- _Instruction_
In the data below, find the line containing "(535, 240) = (651, 417): none -> grey gift", then set down that line and every later line up to and including the line containing "(618, 275) = (683, 347): grey lamp -> none", exactly.

- _Data records_
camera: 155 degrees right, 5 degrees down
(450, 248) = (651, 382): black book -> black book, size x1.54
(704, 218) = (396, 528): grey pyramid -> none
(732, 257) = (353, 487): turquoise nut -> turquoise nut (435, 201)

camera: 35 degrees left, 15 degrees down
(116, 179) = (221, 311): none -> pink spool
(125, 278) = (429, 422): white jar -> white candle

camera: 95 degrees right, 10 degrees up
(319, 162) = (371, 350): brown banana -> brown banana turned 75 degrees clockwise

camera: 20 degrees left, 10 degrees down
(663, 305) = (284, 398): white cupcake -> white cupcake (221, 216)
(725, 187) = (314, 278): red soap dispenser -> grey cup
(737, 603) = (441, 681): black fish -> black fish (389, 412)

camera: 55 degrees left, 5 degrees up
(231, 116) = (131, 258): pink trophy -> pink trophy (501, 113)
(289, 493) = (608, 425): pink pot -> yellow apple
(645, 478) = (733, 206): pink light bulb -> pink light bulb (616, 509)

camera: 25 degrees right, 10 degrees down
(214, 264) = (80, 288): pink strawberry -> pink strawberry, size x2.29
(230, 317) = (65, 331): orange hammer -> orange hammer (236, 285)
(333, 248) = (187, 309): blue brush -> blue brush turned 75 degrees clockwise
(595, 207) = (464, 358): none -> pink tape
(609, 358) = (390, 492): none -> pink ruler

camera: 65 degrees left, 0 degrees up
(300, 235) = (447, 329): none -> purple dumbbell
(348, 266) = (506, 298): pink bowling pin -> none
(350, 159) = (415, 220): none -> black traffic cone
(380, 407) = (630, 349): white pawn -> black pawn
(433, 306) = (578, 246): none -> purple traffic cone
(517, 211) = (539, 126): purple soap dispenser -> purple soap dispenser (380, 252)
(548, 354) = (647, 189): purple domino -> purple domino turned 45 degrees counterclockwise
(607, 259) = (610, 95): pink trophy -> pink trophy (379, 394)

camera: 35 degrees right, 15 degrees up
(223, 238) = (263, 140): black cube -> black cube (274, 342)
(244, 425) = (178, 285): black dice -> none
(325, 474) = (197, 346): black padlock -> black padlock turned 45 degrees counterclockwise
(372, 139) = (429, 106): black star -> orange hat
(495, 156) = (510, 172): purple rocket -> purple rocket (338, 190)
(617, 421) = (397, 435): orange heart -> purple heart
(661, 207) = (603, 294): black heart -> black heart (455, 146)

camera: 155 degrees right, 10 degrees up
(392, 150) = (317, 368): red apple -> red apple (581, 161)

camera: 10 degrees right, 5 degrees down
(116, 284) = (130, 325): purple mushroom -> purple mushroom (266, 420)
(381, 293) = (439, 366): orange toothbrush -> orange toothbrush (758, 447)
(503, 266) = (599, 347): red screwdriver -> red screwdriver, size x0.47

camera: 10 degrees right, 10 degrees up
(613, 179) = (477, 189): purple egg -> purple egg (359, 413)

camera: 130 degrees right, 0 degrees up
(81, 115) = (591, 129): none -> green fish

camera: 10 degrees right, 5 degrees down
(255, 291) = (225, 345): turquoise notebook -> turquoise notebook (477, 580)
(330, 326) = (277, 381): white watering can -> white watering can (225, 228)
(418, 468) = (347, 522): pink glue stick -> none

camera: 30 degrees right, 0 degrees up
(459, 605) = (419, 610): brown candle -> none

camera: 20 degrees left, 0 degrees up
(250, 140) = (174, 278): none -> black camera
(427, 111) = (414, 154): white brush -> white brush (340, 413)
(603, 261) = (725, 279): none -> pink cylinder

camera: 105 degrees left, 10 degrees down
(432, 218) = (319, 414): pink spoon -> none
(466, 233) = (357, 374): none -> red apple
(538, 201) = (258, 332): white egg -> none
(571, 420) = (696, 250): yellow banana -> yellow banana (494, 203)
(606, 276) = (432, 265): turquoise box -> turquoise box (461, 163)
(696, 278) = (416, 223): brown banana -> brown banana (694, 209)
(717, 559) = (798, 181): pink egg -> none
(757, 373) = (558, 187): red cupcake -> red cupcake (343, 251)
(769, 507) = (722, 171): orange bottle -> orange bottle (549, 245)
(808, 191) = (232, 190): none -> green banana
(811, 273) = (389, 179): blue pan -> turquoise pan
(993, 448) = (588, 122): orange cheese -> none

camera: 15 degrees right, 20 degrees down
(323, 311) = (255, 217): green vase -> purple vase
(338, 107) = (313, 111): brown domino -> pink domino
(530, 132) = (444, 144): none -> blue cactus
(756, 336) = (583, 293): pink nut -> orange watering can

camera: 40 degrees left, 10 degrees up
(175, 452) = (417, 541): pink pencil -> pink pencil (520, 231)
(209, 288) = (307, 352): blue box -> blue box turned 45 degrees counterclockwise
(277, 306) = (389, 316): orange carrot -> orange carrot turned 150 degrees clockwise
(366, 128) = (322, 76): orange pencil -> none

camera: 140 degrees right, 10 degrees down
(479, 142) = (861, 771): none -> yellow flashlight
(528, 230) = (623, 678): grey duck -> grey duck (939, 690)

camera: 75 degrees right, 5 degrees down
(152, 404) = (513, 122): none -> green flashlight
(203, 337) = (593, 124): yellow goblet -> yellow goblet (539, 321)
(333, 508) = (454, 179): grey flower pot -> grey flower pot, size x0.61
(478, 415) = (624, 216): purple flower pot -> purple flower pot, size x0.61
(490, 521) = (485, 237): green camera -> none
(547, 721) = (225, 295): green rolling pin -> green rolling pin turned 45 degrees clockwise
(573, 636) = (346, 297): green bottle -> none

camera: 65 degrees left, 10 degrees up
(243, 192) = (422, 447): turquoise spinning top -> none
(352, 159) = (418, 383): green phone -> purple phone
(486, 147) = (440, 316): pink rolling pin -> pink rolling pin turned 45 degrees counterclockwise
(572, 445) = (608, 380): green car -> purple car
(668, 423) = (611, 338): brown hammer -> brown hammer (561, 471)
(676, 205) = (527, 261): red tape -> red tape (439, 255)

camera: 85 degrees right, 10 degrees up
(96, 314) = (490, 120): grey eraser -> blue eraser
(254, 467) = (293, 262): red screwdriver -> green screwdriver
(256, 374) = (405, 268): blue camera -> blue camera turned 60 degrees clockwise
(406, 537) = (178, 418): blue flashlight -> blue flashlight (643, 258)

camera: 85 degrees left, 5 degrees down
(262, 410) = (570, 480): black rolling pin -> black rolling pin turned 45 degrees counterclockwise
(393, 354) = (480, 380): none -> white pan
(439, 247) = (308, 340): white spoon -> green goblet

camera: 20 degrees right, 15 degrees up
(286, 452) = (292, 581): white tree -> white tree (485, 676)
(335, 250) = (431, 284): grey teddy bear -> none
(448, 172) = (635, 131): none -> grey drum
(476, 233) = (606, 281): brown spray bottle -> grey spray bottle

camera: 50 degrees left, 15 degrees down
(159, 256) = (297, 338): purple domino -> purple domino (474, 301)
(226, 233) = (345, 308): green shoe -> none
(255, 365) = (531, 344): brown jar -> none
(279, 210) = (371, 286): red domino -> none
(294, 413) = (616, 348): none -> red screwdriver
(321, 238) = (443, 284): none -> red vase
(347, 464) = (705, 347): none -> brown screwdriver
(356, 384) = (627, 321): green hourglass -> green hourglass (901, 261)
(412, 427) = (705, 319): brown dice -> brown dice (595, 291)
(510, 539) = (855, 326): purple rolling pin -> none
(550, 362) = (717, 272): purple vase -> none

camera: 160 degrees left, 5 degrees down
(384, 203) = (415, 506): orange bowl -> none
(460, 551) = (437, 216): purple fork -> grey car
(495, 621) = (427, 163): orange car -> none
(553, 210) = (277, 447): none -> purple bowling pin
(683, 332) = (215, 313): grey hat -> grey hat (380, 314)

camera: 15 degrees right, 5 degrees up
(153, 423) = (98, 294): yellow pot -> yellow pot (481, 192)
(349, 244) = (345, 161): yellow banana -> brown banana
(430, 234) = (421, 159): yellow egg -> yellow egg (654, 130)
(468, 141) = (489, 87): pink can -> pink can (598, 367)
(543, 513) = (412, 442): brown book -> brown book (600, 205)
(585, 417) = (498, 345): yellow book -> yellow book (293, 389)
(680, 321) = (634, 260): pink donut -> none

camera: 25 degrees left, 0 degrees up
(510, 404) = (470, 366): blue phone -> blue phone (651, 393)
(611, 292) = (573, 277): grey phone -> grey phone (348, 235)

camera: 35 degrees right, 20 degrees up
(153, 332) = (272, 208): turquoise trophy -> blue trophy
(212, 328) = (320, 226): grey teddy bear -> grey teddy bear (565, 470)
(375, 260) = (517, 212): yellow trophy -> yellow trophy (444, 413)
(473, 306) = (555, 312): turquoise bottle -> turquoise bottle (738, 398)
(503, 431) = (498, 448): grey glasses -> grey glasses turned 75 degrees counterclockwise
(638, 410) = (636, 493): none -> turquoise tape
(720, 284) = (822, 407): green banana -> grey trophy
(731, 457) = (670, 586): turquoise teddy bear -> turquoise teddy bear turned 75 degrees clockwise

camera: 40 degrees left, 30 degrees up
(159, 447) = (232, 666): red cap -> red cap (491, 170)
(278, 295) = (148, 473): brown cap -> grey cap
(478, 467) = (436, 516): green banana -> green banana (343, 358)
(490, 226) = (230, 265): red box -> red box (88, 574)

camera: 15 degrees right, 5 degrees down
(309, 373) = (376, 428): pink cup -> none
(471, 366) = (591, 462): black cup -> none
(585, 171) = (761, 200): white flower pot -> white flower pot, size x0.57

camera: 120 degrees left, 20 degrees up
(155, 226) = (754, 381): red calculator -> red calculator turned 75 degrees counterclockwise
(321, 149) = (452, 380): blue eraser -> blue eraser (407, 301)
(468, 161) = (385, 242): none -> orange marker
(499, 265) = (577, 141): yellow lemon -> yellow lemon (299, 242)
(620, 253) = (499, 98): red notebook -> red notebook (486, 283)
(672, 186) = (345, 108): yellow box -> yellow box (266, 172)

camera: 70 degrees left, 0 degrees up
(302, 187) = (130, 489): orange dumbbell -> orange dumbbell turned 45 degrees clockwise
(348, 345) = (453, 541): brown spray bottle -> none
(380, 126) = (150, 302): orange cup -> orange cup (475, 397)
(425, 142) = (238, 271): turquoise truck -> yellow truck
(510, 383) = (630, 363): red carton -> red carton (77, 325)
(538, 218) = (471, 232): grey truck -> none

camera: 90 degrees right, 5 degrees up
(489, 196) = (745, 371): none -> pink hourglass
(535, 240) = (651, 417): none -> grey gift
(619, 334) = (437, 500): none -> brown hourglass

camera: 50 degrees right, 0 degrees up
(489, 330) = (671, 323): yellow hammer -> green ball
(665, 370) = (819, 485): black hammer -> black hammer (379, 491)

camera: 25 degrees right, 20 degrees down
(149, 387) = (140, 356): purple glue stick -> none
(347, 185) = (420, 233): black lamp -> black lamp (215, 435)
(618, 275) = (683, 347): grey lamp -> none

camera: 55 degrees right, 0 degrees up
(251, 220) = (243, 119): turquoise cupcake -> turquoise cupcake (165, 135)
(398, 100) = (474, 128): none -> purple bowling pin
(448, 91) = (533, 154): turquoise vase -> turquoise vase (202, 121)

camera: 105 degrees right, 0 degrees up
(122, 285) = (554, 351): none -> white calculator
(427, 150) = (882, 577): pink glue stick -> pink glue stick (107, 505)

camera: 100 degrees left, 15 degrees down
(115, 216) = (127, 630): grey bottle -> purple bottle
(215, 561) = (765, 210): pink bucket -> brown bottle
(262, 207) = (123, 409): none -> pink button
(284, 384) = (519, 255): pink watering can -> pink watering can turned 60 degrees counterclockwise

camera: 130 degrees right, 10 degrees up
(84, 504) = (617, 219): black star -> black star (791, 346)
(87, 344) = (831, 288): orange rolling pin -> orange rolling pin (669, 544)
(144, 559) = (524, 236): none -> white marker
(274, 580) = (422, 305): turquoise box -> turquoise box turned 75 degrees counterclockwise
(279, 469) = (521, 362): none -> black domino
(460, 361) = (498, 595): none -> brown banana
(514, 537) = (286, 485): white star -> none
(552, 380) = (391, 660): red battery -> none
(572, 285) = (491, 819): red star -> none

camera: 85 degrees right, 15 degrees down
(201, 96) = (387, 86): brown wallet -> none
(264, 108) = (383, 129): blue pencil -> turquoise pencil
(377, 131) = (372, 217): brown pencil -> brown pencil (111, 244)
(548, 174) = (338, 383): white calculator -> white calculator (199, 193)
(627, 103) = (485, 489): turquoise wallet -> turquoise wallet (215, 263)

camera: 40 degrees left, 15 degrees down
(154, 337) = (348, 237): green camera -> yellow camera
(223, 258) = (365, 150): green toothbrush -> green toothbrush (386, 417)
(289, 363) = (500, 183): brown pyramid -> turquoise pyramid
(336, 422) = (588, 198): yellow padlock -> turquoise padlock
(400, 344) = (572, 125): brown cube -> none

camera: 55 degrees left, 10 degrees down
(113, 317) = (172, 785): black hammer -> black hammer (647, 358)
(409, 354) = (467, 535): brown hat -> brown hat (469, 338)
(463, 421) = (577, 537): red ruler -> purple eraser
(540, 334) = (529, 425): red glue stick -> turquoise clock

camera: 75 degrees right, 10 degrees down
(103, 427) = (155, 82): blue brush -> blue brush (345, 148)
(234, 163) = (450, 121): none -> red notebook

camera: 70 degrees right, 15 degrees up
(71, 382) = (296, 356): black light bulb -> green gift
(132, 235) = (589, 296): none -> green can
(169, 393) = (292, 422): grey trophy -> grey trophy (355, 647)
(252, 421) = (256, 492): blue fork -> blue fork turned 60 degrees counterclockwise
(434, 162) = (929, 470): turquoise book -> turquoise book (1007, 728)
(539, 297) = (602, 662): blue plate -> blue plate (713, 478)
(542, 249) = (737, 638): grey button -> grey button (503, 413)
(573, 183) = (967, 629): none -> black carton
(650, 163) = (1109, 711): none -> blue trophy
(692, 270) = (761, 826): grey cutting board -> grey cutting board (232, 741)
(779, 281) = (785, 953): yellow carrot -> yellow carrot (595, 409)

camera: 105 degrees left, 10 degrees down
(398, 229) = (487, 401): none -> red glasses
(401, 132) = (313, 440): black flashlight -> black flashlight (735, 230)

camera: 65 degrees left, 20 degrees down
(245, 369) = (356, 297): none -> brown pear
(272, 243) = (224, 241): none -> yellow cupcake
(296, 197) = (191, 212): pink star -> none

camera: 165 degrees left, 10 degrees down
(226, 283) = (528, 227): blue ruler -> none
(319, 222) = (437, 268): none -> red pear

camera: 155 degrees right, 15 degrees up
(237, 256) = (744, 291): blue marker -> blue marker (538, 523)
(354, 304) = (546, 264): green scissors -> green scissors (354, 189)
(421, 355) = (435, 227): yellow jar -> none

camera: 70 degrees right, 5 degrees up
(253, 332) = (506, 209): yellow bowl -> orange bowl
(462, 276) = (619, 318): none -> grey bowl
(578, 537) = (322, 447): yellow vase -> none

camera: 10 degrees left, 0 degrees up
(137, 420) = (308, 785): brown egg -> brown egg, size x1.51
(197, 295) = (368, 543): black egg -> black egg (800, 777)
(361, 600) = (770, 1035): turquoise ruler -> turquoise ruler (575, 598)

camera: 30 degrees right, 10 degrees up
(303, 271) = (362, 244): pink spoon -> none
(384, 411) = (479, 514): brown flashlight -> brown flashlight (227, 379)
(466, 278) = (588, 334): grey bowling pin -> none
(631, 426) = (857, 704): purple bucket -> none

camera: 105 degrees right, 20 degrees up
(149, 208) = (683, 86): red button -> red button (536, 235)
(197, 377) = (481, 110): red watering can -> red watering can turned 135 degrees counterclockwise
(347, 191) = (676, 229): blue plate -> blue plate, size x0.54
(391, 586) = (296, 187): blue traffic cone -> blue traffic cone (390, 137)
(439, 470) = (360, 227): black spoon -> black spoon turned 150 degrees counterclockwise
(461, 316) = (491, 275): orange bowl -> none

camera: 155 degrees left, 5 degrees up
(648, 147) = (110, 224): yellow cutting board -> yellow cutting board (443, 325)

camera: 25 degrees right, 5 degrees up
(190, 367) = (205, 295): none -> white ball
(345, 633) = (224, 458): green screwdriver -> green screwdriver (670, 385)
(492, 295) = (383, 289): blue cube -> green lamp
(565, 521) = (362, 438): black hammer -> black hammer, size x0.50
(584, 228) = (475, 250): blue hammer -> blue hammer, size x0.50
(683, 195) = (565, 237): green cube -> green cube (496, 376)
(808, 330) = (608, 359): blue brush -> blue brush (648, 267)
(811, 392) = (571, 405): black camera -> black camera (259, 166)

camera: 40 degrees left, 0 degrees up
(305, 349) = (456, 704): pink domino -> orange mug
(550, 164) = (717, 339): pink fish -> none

- _Written answer_
(535, 240) = (651, 417): none -> grey gift
(619, 334) = (437, 500): none -> brown hourglass

camera: 50 degrees right, 0 degrees up
(489, 330) = (671, 323): yellow hammer -> green ball
(665, 370) = (819, 485): black hammer -> black hammer (379, 491)

camera: 25 degrees right, 20 degrees down
(149, 387) = (140, 356): purple glue stick -> none
(347, 185) = (420, 233): black lamp -> black lamp (215, 435)
(618, 275) = (683, 347): grey lamp -> none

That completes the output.